Data:
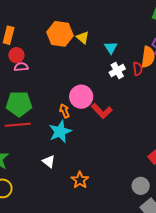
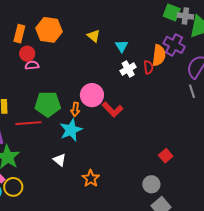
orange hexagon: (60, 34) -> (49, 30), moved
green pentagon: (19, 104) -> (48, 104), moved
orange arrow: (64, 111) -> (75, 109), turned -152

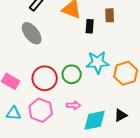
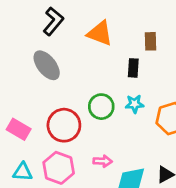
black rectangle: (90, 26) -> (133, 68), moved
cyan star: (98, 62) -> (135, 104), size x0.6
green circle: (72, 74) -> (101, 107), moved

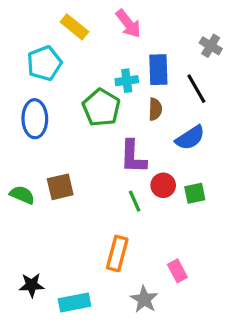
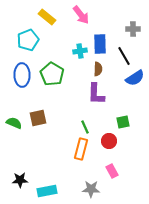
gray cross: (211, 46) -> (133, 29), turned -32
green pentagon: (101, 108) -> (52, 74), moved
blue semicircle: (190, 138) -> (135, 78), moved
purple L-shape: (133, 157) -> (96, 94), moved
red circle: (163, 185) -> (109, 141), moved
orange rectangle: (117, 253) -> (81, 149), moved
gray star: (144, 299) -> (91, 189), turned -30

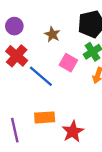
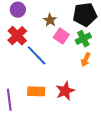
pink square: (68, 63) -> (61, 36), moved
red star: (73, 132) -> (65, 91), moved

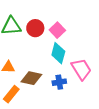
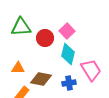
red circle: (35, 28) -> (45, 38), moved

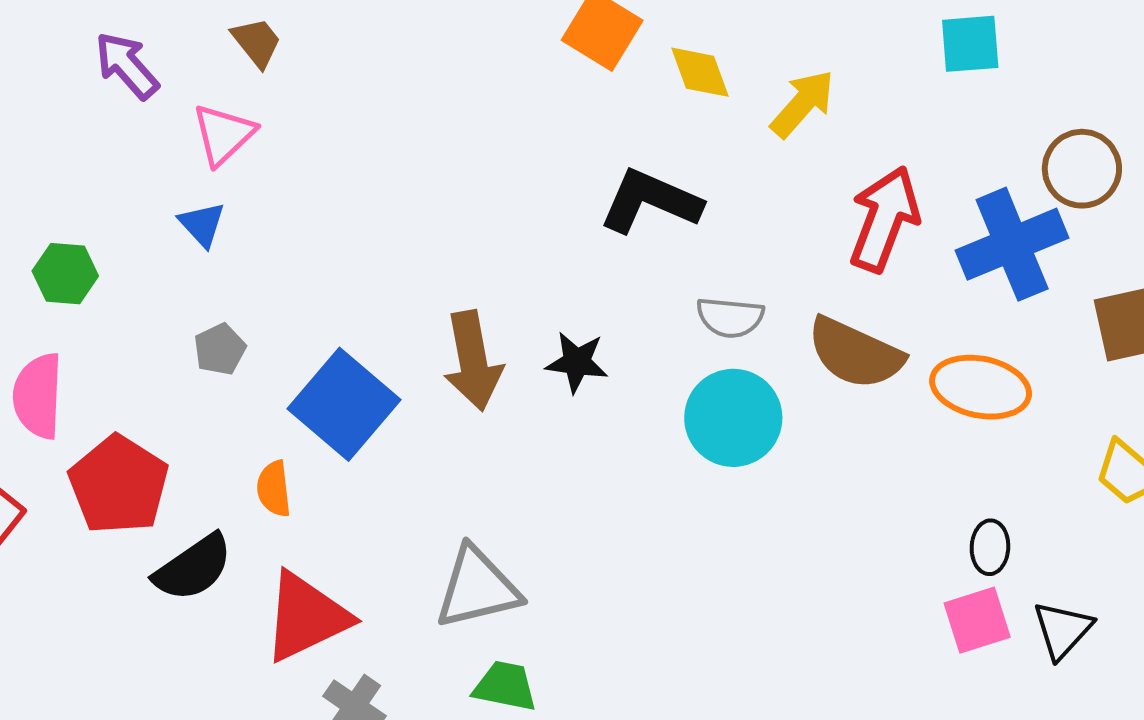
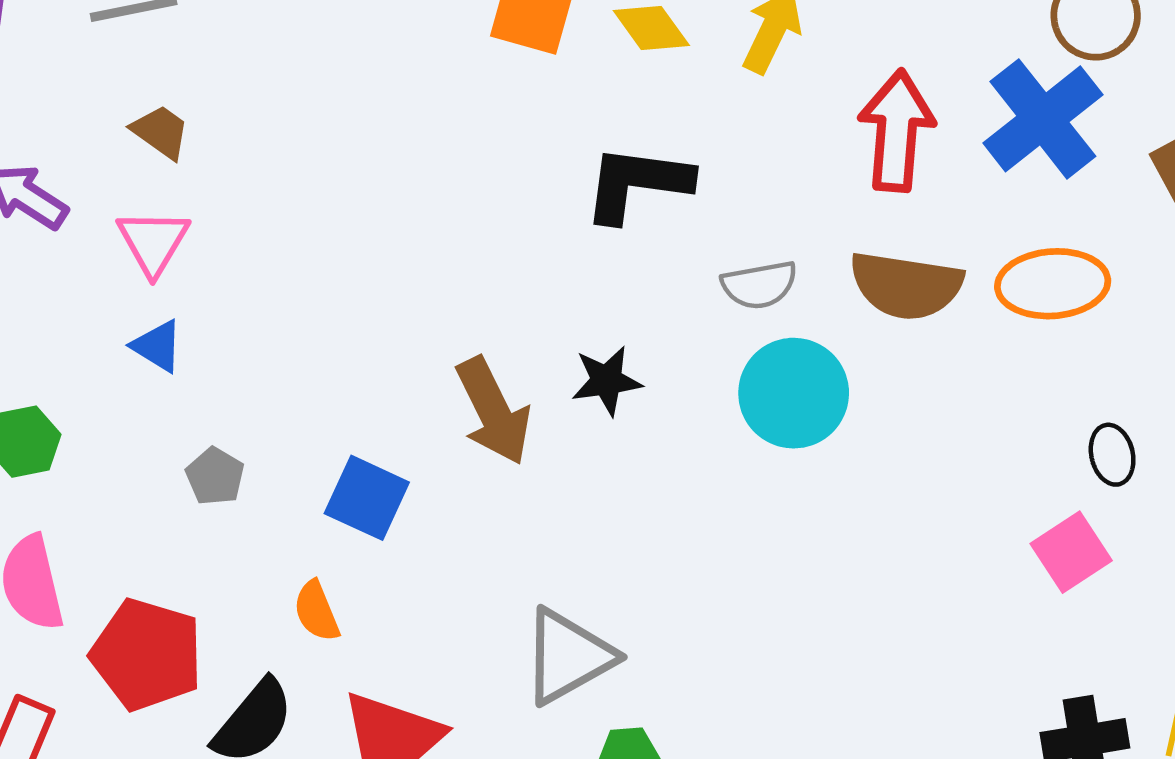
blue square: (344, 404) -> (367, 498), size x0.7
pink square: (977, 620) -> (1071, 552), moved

==

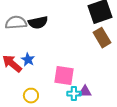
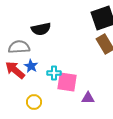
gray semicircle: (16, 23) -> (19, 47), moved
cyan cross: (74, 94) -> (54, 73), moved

Work task:
For this task, return exactly the stretch of the listing above from the line with "orange hexagon: (60, 34) -> (49, 30), moved" through the line with "pink square: (977, 620) -> (1071, 552), moved", inclusive and without pictures.

Response for this exercise:
orange hexagon: (60, 34) -> (49, 30), moved
green pentagon: (19, 104) -> (48, 104), moved
orange arrow: (64, 111) -> (75, 109), turned -152

black rectangle: (90, 26) -> (133, 68), moved
cyan star: (98, 62) -> (135, 104), size x0.6
green circle: (72, 74) -> (101, 107), moved

gray cross: (211, 46) -> (133, 29), turned -32
green pentagon: (101, 108) -> (52, 74), moved
blue semicircle: (190, 138) -> (135, 78), moved
purple L-shape: (133, 157) -> (96, 94), moved
red circle: (163, 185) -> (109, 141), moved
orange rectangle: (117, 253) -> (81, 149), moved
gray star: (144, 299) -> (91, 189), turned -30

pink square: (68, 63) -> (61, 36), moved
red star: (73, 132) -> (65, 91), moved

red circle: (35, 28) -> (45, 38), moved

blue square: (344, 404) -> (367, 498), size x0.7
pink square: (977, 620) -> (1071, 552), moved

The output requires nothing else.